Items listed in a dataset:
--- Start ---
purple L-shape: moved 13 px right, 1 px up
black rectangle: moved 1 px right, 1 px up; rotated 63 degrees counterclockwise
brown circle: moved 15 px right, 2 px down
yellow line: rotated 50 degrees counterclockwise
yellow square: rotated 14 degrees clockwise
--- End ---
Rewrite every line of the items, substituting "anticlockwise" for each occurrence of "counterclockwise" and leaving everything else unchanged.

purple L-shape: moved 13 px right, 1 px up
black rectangle: moved 1 px right, 1 px up; rotated 63 degrees anticlockwise
brown circle: moved 15 px right, 2 px down
yellow line: rotated 50 degrees anticlockwise
yellow square: rotated 14 degrees clockwise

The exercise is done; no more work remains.